Provided records -
*-*-*

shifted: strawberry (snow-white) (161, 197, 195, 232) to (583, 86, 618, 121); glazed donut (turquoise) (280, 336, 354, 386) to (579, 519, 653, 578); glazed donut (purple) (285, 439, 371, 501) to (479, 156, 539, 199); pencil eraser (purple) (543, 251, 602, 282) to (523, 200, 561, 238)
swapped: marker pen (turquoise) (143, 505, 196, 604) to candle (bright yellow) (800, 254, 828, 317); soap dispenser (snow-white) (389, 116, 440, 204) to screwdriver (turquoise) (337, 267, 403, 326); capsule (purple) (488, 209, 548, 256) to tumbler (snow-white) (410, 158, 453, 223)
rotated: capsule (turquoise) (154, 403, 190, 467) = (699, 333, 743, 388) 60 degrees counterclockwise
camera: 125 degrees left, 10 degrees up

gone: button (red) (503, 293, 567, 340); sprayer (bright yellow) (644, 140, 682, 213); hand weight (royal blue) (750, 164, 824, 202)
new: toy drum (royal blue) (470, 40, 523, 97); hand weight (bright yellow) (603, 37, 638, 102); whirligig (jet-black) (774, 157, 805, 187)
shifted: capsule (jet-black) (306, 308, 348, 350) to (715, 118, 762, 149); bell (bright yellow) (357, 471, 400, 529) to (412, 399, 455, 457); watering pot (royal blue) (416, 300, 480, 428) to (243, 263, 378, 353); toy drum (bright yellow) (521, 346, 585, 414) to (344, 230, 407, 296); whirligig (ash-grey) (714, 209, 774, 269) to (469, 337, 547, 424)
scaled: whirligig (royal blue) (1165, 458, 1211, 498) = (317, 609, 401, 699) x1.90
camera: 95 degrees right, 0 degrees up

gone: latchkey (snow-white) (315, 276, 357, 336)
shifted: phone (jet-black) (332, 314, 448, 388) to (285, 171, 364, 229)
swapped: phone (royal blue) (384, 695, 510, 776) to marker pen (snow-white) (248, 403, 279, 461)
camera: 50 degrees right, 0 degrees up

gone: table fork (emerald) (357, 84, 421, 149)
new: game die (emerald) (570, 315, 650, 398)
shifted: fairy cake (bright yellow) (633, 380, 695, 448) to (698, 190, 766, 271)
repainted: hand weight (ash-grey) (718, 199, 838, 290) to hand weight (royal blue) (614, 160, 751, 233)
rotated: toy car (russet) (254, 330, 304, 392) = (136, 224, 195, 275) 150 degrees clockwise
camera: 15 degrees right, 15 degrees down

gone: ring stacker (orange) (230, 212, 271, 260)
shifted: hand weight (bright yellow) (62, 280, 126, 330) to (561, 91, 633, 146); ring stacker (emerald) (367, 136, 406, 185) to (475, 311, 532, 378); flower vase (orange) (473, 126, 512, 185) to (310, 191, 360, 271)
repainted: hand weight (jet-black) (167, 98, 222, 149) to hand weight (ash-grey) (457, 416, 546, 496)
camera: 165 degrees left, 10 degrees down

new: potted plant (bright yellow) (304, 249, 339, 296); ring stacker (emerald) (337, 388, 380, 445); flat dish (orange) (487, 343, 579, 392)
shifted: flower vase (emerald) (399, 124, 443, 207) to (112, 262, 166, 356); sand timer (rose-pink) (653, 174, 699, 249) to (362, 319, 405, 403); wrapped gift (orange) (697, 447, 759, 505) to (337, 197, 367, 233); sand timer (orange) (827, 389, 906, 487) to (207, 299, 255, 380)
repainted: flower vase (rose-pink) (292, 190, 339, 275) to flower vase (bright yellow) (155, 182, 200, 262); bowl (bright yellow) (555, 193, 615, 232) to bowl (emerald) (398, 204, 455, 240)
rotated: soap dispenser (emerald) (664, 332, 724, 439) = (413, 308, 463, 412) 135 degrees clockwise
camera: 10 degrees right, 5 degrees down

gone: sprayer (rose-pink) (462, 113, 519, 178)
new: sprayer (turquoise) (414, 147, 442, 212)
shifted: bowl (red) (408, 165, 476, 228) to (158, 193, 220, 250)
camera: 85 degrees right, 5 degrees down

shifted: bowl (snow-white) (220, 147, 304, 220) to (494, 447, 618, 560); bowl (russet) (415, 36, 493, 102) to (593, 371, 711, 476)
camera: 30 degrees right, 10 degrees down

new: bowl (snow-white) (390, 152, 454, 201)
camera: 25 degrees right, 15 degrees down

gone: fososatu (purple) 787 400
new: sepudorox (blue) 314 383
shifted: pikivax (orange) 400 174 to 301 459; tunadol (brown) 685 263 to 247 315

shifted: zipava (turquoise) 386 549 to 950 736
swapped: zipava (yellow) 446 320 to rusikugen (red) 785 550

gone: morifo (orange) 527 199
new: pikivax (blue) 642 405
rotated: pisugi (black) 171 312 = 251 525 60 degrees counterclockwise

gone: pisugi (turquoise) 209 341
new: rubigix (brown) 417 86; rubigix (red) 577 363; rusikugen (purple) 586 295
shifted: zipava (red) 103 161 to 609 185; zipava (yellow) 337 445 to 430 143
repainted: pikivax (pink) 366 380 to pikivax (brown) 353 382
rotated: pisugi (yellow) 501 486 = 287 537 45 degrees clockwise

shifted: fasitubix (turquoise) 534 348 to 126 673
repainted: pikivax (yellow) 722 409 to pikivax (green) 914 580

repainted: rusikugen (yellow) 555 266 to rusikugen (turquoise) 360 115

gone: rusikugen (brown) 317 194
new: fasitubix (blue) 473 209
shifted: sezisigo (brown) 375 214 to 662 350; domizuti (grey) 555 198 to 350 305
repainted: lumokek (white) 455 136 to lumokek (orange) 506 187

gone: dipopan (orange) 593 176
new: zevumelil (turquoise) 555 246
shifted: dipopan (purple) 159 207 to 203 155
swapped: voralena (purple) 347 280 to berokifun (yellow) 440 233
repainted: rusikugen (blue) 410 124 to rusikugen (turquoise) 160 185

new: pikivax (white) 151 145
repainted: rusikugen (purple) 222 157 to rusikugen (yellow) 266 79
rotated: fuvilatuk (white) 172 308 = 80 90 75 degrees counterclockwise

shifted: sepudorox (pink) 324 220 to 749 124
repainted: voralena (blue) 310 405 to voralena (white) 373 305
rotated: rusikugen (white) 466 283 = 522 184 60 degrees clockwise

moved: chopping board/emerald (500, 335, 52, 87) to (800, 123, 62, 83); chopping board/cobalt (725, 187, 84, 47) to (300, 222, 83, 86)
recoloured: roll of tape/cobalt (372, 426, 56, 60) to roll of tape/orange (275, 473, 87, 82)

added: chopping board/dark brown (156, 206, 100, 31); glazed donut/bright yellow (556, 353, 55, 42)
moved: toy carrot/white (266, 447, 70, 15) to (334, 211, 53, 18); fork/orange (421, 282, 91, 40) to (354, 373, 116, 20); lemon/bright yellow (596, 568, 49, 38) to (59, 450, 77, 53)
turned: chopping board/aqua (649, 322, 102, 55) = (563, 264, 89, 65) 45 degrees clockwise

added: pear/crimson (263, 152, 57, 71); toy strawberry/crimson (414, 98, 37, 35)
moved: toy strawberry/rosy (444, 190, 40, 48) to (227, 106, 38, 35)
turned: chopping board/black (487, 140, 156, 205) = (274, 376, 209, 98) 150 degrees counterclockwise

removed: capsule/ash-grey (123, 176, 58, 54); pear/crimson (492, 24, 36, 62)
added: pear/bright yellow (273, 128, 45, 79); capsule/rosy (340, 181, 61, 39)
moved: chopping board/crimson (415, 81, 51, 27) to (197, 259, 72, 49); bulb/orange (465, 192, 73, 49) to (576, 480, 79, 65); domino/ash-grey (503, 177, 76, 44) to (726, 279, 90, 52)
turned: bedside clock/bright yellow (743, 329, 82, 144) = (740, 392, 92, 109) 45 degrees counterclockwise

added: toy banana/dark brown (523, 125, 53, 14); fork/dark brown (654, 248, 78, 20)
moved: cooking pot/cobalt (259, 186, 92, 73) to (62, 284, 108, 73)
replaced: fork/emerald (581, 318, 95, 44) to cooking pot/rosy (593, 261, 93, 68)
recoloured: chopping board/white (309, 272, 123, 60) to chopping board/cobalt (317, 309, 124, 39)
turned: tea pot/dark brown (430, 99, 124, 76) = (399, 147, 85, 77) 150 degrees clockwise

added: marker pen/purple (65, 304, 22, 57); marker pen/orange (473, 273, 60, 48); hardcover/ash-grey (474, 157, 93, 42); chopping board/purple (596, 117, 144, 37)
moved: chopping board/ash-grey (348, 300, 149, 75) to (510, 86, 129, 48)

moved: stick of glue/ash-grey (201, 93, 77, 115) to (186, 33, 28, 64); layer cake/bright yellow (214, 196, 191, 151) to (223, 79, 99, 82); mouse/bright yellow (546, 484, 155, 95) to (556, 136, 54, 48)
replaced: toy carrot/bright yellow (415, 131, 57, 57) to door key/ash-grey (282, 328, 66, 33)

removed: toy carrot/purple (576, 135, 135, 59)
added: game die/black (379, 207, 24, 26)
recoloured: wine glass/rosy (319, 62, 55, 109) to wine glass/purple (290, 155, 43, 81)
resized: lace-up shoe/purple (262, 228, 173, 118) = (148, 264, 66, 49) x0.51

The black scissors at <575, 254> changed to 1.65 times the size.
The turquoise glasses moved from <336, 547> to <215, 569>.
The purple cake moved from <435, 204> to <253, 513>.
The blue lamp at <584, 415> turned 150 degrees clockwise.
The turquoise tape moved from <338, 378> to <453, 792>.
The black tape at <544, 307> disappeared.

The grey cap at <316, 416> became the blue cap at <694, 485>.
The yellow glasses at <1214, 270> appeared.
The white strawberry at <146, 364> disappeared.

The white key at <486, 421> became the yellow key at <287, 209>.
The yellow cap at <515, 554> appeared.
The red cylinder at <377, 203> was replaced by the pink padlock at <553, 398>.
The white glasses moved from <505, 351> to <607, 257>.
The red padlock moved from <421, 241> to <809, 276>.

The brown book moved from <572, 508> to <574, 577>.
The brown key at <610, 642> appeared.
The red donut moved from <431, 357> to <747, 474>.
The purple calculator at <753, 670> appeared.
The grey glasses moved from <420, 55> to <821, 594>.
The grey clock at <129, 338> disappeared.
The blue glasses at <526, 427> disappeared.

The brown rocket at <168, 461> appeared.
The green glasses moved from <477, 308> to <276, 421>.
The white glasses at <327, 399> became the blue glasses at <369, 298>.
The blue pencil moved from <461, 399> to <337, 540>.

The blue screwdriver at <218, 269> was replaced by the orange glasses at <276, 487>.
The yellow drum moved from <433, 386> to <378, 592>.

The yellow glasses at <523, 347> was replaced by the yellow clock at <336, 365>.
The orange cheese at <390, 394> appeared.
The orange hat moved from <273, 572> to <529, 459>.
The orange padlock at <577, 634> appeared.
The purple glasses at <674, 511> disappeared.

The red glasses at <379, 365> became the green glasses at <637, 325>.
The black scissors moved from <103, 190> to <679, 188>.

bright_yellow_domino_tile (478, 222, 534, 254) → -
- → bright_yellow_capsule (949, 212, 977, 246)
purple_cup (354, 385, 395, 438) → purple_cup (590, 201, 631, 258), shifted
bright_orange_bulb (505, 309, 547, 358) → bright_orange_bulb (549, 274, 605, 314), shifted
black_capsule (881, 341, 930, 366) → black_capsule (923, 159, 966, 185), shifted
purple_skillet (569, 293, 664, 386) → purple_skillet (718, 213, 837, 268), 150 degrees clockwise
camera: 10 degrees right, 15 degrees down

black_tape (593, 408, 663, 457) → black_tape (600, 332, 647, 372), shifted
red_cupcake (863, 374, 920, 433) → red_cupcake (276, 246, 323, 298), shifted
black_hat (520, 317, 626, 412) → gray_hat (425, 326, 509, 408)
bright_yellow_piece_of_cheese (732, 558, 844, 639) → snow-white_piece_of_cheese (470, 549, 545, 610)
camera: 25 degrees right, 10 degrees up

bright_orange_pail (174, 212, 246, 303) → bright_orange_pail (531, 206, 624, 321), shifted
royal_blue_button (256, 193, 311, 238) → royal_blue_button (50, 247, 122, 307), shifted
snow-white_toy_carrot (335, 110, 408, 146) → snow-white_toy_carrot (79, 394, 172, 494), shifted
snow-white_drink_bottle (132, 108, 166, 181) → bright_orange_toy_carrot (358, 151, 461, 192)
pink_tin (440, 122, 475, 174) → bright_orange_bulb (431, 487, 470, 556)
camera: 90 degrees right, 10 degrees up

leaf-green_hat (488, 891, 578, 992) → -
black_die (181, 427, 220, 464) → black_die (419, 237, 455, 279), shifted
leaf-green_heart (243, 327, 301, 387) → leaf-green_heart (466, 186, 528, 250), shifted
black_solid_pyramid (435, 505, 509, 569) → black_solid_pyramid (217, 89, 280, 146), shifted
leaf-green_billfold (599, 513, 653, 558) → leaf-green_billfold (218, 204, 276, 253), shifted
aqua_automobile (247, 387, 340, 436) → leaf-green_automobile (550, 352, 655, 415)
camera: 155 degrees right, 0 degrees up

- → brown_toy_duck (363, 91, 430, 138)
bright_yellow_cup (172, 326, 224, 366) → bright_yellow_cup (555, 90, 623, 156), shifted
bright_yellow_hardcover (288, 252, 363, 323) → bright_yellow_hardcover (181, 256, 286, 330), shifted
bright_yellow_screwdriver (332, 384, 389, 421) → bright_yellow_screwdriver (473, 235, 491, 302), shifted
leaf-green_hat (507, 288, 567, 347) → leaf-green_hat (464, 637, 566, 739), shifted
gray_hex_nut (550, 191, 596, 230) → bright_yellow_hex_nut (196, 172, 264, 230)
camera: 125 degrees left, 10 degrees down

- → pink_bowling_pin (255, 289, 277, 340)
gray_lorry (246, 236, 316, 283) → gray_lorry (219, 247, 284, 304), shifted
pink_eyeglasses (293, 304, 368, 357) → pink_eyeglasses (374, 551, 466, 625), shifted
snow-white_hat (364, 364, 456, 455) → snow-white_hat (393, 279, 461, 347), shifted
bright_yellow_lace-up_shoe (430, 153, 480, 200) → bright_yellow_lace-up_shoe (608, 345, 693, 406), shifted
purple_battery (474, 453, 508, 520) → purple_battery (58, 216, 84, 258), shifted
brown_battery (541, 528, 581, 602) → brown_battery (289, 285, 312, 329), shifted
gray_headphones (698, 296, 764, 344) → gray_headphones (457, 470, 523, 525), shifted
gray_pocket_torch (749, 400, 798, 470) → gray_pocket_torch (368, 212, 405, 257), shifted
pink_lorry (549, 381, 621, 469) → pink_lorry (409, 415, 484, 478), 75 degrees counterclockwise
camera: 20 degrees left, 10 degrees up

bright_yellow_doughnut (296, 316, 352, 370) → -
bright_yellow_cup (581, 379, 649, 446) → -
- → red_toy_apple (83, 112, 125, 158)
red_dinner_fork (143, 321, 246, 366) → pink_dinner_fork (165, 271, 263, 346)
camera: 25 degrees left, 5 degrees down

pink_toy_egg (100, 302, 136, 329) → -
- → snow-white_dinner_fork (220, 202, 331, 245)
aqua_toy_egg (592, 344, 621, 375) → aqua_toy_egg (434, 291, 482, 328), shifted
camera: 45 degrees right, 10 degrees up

*-*-*

Description of the task - Write down again, exactly as given, only the lines above that fall from the line with "swapped: marker pen" to the line with "rotated: capsule (turquoise)", inclusive.

Exercise output -
swapped: marker pen (turquoise) (143, 505, 196, 604) to candle (bright yellow) (800, 254, 828, 317); soap dispenser (snow-white) (389, 116, 440, 204) to screwdriver (turquoise) (337, 267, 403, 326); capsule (purple) (488, 209, 548, 256) to tumbler (snow-white) (410, 158, 453, 223)
rotated: capsule (turquoise) (154, 403, 190, 467) = (699, 333, 743, 388) 60 degrees counterclockwise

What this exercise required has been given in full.